*Exercise description:*
Every record below must be written out exactly. Leave out the pictures.

*Items from a dataset:*
---

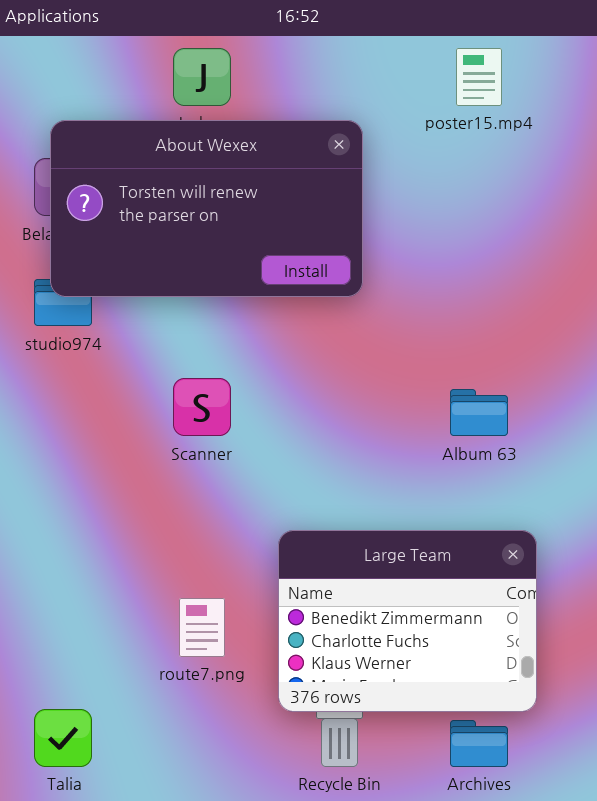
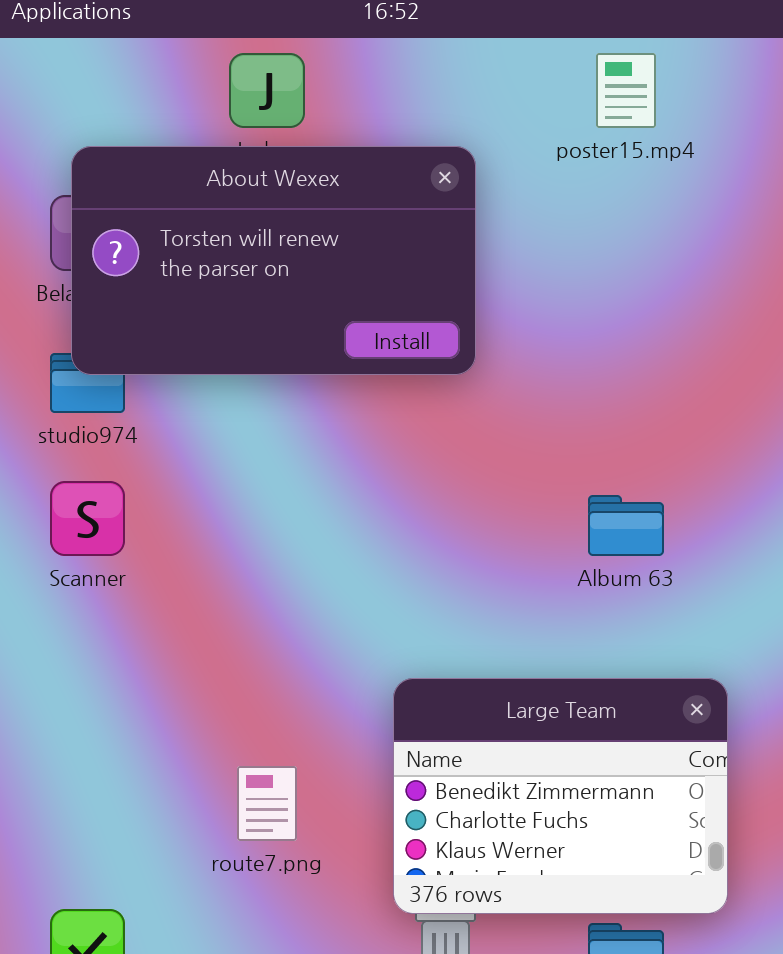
Scanner: [173,378,231,436] -> [50,481,125,556], moved
Large Team: [278,530,537,712] -> [393,678,728,914], moved

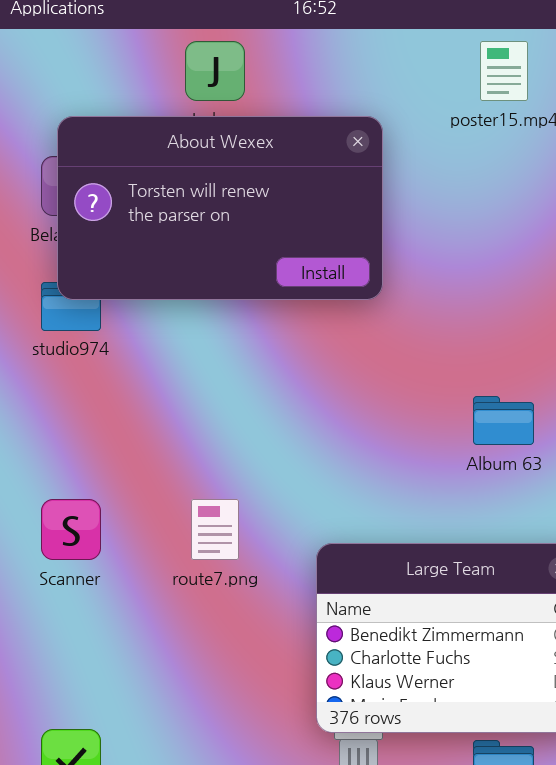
Scanner: [50,481,125,556] -> [41,499,101,560], moved
route7.png: [237,766,297,841] -> [191,499,239,560], moved

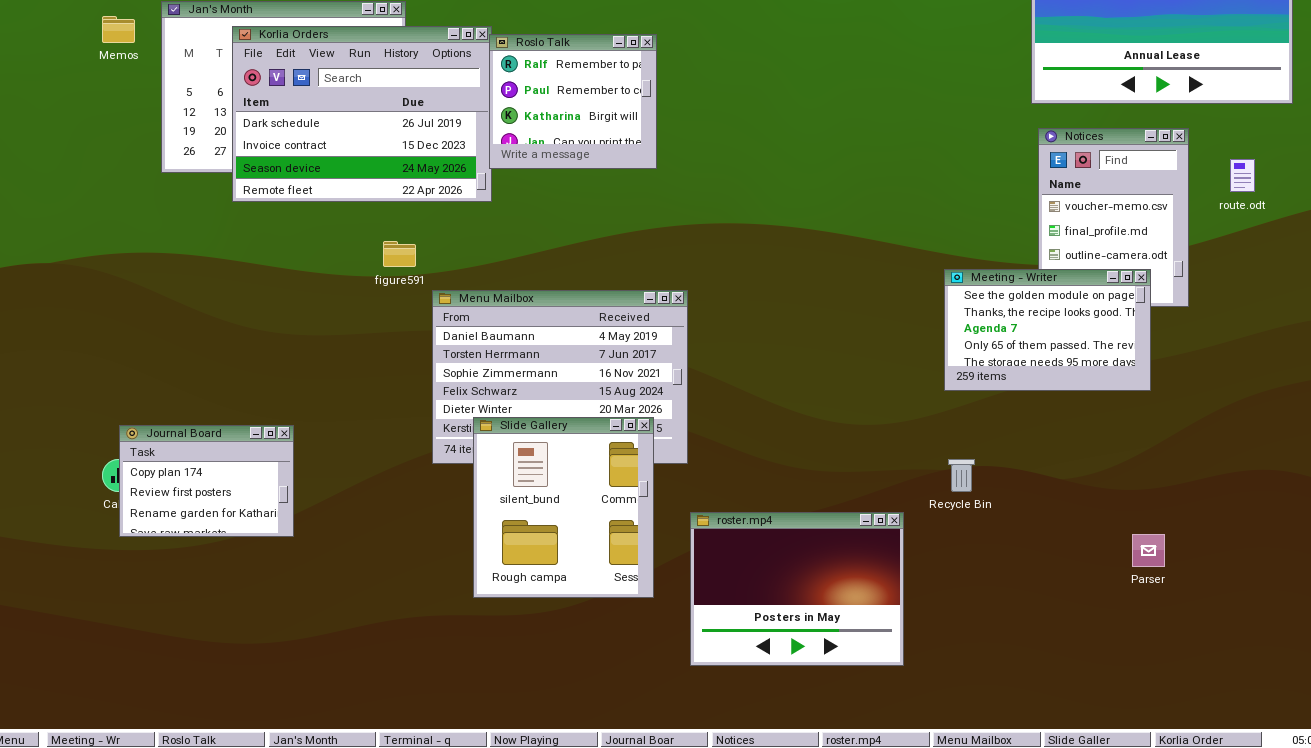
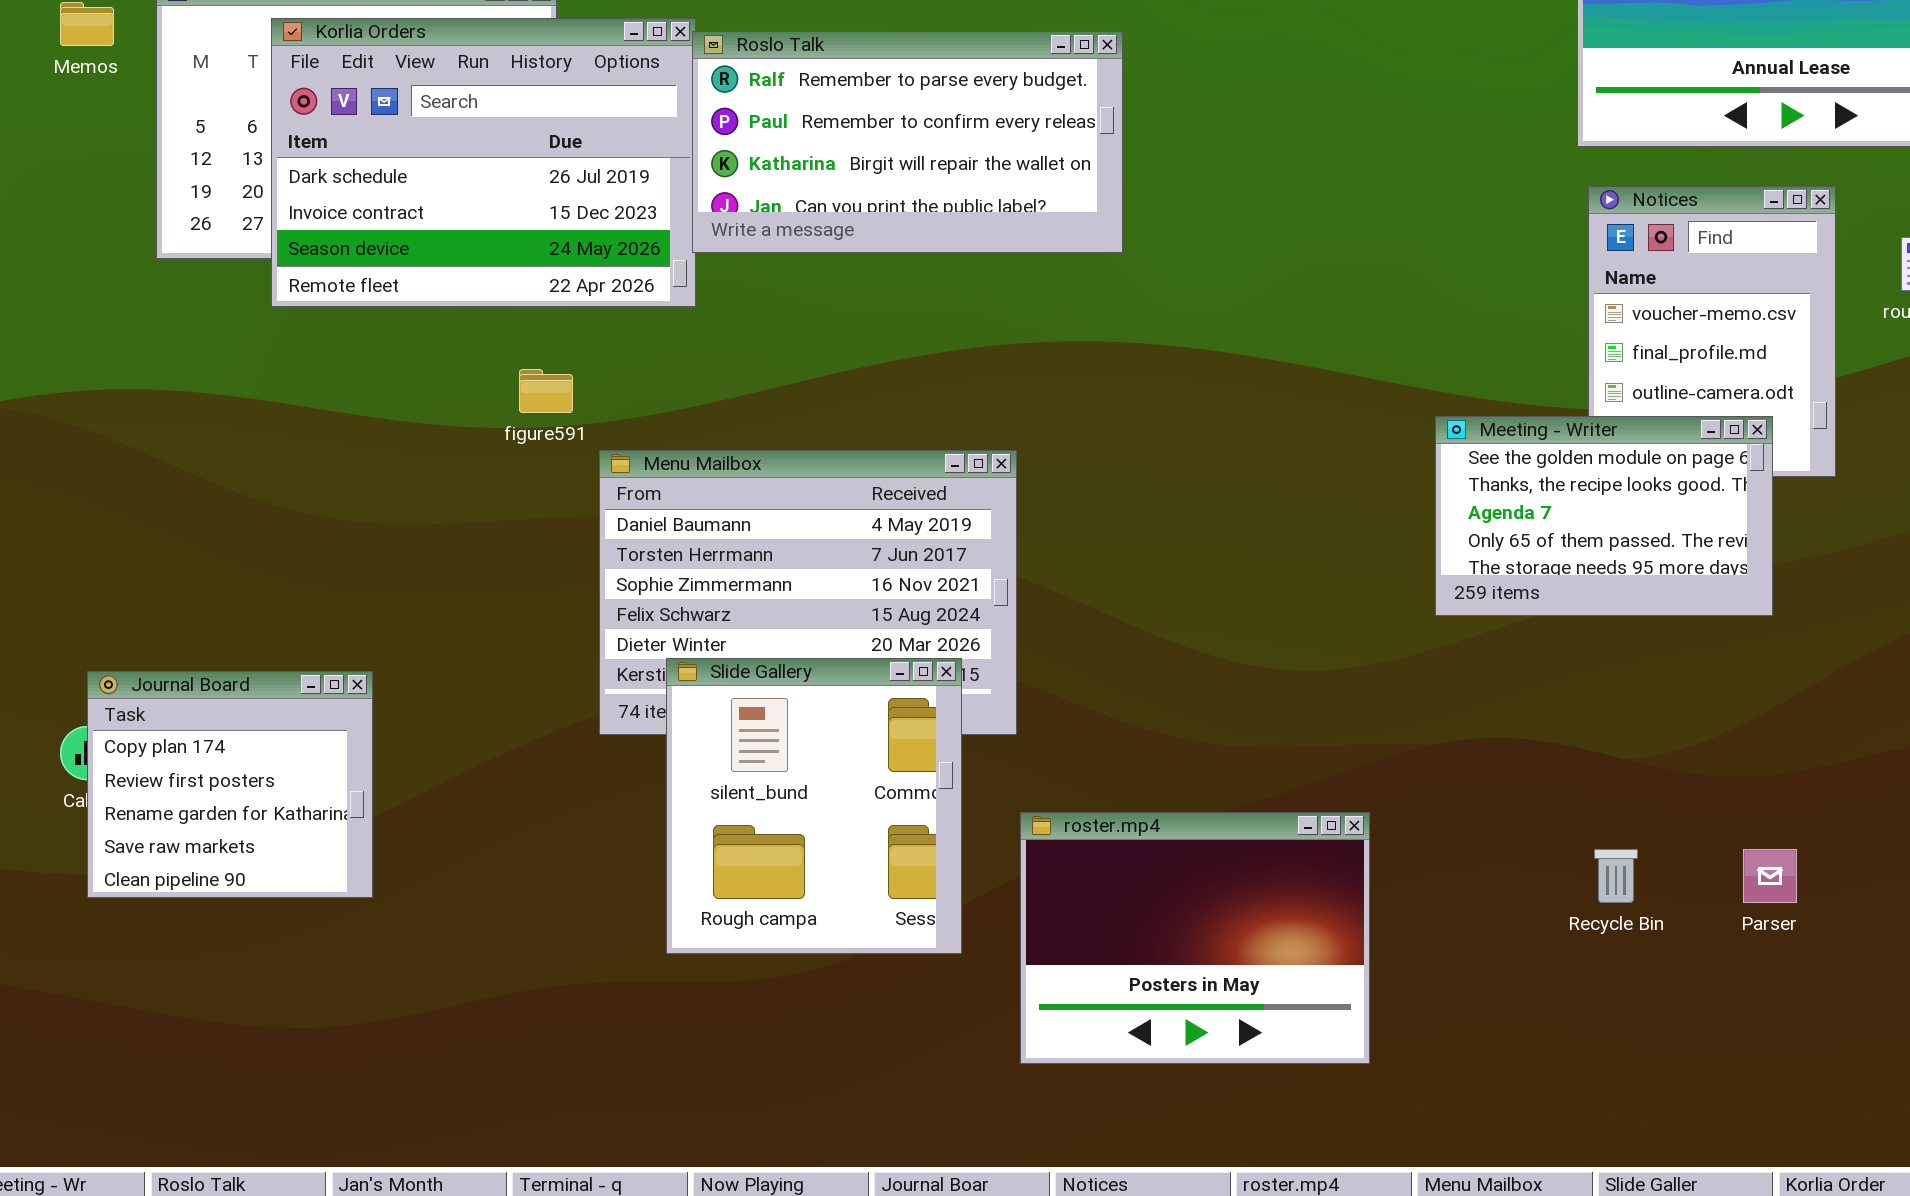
Roslo Talk: [489,34,657,169] -> [692,31,1123,253], resized
Journal Board: [119,425,294,537] -> [87,671,373,898], resized
Recycle Bin: [948,459,975,492] -> [1594,849,1638,903], moved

---

*Final answer:*
Scanner: [173,378,231,436] -> [50,481,125,556], moved
Large Team: [278,530,537,712] -> [393,678,728,914], moved

Scanner: [50,481,125,556] -> [41,499,101,560], moved
route7.png: [237,766,297,841] -> [191,499,239,560], moved

Roslo Talk: [489,34,657,169] -> [692,31,1123,253], resized
Journal Board: [119,425,294,537] -> [87,671,373,898], resized
Recycle Bin: [948,459,975,492] -> [1594,849,1638,903], moved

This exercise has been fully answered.